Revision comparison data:
- - -

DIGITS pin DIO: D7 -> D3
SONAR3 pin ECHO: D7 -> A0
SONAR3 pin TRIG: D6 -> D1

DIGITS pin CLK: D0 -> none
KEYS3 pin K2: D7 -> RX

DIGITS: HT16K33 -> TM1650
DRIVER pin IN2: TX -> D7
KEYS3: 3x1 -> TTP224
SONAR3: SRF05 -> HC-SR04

- - -

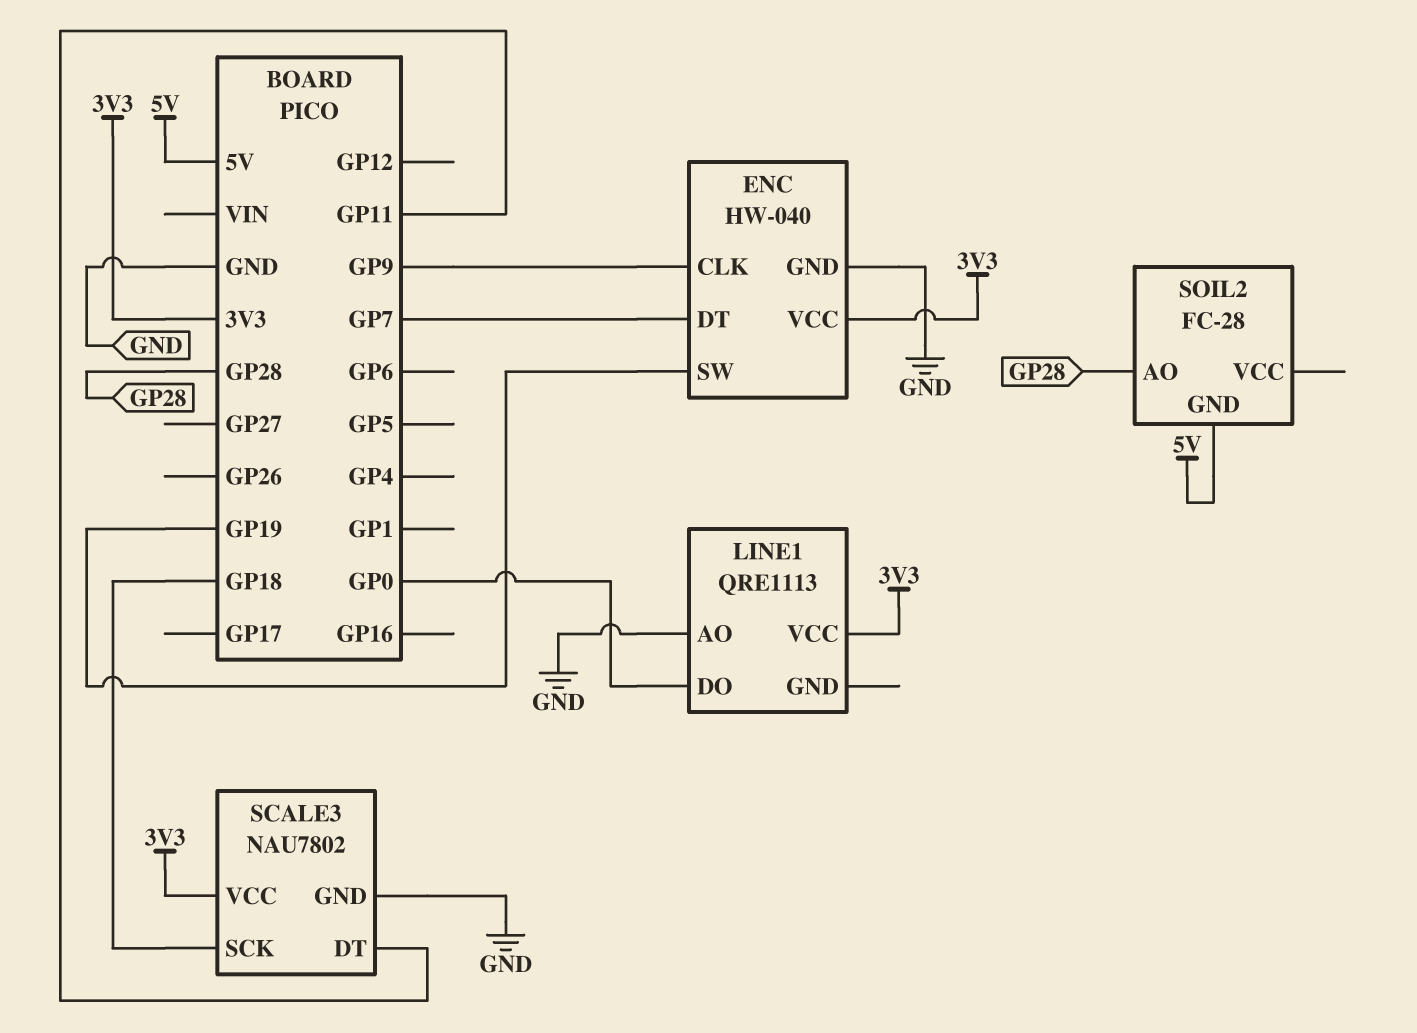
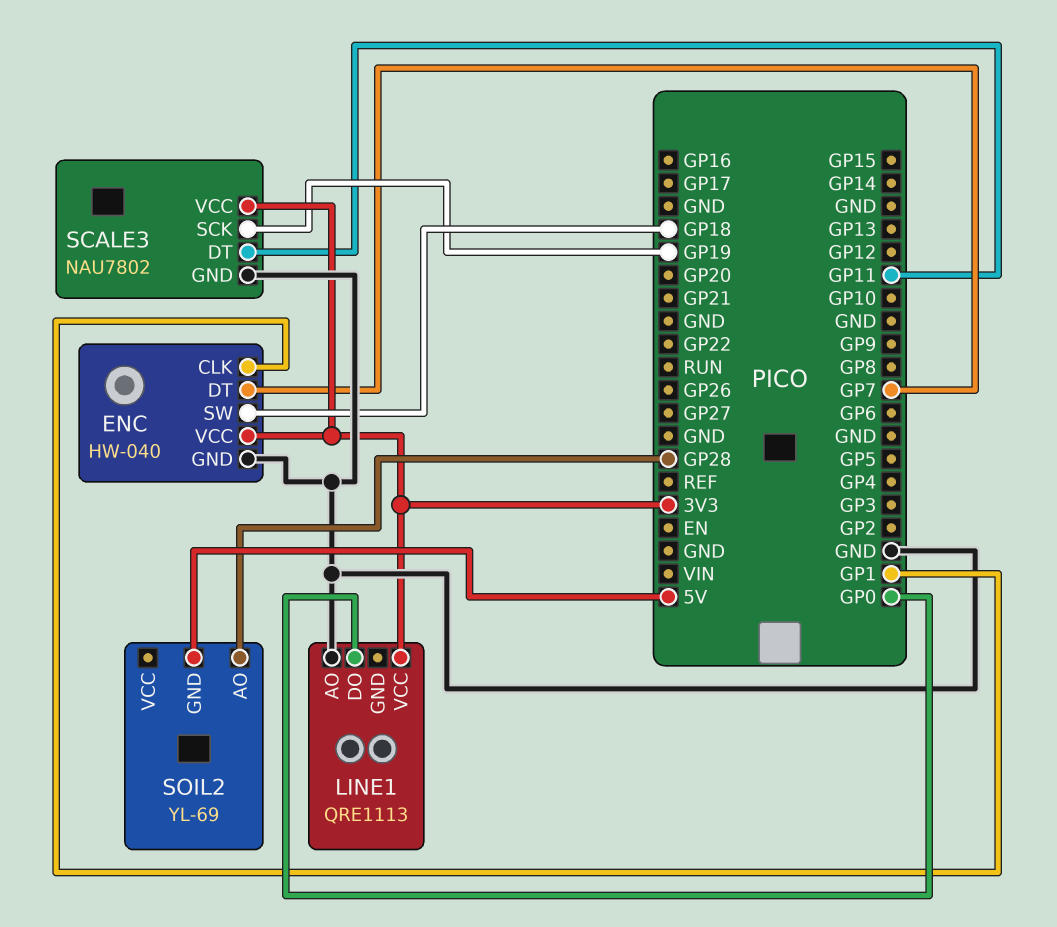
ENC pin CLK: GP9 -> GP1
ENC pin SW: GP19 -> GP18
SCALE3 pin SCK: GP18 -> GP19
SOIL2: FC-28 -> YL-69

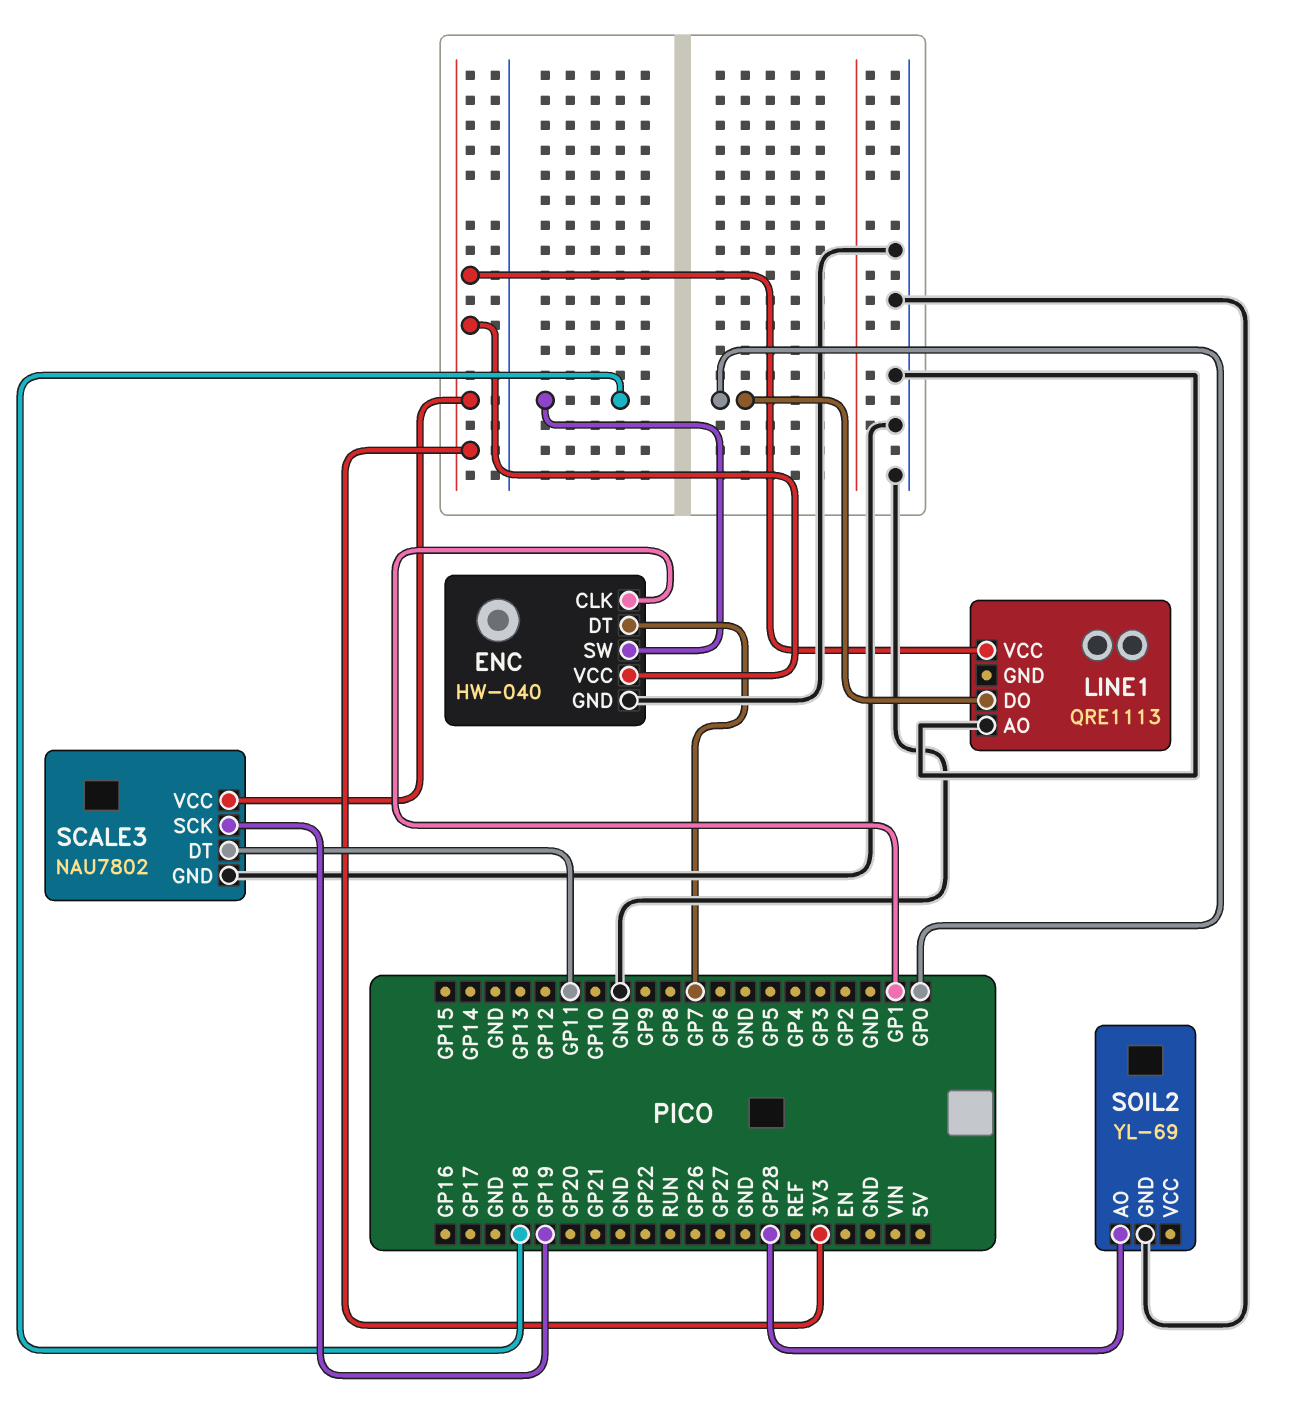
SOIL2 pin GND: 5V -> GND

- - -

List every line in the records above that contains the word "DIGITS".

DIGITS pin DIO: D7 -> D3
DIGITS pin CLK: D0 -> none
DIGITS: HT16K33 -> TM1650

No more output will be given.